(Spatial reasoning data)
- Opening Delimiter -

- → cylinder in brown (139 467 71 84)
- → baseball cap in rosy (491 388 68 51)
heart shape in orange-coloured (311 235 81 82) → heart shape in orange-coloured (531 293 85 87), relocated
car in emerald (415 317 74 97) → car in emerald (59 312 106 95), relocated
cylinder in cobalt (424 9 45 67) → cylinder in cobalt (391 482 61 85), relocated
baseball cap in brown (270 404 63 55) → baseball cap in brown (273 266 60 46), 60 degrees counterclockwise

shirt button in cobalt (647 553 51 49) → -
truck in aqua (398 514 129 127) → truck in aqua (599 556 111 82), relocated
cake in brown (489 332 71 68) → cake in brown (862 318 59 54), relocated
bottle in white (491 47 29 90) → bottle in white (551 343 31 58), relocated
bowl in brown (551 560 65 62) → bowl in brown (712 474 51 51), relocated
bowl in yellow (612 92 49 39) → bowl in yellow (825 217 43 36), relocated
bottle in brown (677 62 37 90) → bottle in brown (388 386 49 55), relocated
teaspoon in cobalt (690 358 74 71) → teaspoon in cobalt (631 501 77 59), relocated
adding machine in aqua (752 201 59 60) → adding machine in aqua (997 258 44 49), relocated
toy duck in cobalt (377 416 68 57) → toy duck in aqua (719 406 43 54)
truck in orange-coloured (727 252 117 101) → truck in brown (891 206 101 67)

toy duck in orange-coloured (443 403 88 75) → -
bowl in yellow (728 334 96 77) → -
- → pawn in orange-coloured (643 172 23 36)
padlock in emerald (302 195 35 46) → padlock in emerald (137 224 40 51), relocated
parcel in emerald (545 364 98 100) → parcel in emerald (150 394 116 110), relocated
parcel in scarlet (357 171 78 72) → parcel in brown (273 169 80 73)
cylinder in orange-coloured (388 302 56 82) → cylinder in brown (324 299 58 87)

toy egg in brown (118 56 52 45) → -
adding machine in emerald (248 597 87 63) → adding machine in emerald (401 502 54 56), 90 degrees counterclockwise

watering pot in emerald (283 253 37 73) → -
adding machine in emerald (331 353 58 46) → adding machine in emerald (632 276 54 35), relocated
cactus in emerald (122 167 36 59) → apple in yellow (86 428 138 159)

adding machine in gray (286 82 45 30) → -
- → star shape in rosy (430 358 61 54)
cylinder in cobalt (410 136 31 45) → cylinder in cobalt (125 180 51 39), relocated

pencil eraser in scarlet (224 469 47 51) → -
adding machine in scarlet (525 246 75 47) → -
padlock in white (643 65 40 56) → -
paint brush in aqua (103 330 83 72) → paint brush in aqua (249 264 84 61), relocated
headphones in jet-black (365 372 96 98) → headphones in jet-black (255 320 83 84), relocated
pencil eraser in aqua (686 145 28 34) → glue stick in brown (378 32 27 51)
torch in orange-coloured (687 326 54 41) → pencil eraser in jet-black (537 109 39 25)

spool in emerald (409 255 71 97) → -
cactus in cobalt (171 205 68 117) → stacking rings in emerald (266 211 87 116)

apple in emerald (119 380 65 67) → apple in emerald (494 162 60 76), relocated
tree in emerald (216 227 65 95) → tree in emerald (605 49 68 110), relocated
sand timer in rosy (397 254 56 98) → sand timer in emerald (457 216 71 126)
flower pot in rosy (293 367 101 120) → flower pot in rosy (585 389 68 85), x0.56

- Closing Delimiter -

▶ **To do**:
Once more, write out the records above, exactly as they stand.

▶ **Answer area**:
- → cylinder in brown (139 467 71 84)
- → baseball cap in rosy (491 388 68 51)
heart shape in orange-coloured (311 235 81 82) → heart shape in orange-coloured (531 293 85 87), relocated
car in emerald (415 317 74 97) → car in emerald (59 312 106 95), relocated
cylinder in cobalt (424 9 45 67) → cylinder in cobalt (391 482 61 85), relocated
baseball cap in brown (270 404 63 55) → baseball cap in brown (273 266 60 46), 60 degrees counterclockwise

shirt button in cobalt (647 553 51 49) → -
truck in aqua (398 514 129 127) → truck in aqua (599 556 111 82), relocated
cake in brown (489 332 71 68) → cake in brown (862 318 59 54), relocated
bottle in white (491 47 29 90) → bottle in white (551 343 31 58), relocated
bowl in brown (551 560 65 62) → bowl in brown (712 474 51 51), relocated
bowl in yellow (612 92 49 39) → bowl in yellow (825 217 43 36), relocated
bottle in brown (677 62 37 90) → bottle in brown (388 386 49 55), relocated
teaspoon in cobalt (690 358 74 71) → teaspoon in cobalt (631 501 77 59), relocated
adding machine in aqua (752 201 59 60) → adding machine in aqua (997 258 44 49), relocated
toy duck in cobalt (377 416 68 57) → toy duck in aqua (719 406 43 54)
truck in orange-coloured (727 252 117 101) → truck in brown (891 206 101 67)

toy duck in orange-coloured (443 403 88 75) → -
bowl in yellow (728 334 96 77) → -
- → pawn in orange-coloured (643 172 23 36)
padlock in emerald (302 195 35 46) → padlock in emerald (137 224 40 51), relocated
parcel in emerald (545 364 98 100) → parcel in emerald (150 394 116 110), relocated
parcel in scarlet (357 171 78 72) → parcel in brown (273 169 80 73)
cylinder in orange-coloured (388 302 56 82) → cylinder in brown (324 299 58 87)

toy egg in brown (118 56 52 45) → -
adding machine in emerald (248 597 87 63) → adding machine in emerald (401 502 54 56), 90 degrees counterclockwise

watering pot in emerald (283 253 37 73) → -
adding machine in emerald (331 353 58 46) → adding machine in emerald (632 276 54 35), relocated
cactus in emerald (122 167 36 59) → apple in yellow (86 428 138 159)

adding machine in gray (286 82 45 30) → -
- → star shape in rosy (430 358 61 54)
cylinder in cobalt (410 136 31 45) → cylinder in cobalt (125 180 51 39), relocated

pencil eraser in scarlet (224 469 47 51) → -
adding machine in scarlet (525 246 75 47) → -
padlock in white (643 65 40 56) → -
paint brush in aqua (103 330 83 72) → paint brush in aqua (249 264 84 61), relocated
headphones in jet-black (365 372 96 98) → headphones in jet-black (255 320 83 84), relocated
pencil eraser in aqua (686 145 28 34) → glue stick in brown (378 32 27 51)
torch in orange-coloured (687 326 54 41) → pencil eraser in jet-black (537 109 39 25)

spool in emerald (409 255 71 97) → -
cactus in cobalt (171 205 68 117) → stacking rings in emerald (266 211 87 116)

apple in emerald (119 380 65 67) → apple in emerald (494 162 60 76), relocated
tree in emerald (216 227 65 95) → tree in emerald (605 49 68 110), relocated
sand timer in rosy (397 254 56 98) → sand timer in emerald (457 216 71 126)
flower pot in rosy (293 367 101 120) → flower pot in rosy (585 389 68 85), x0.56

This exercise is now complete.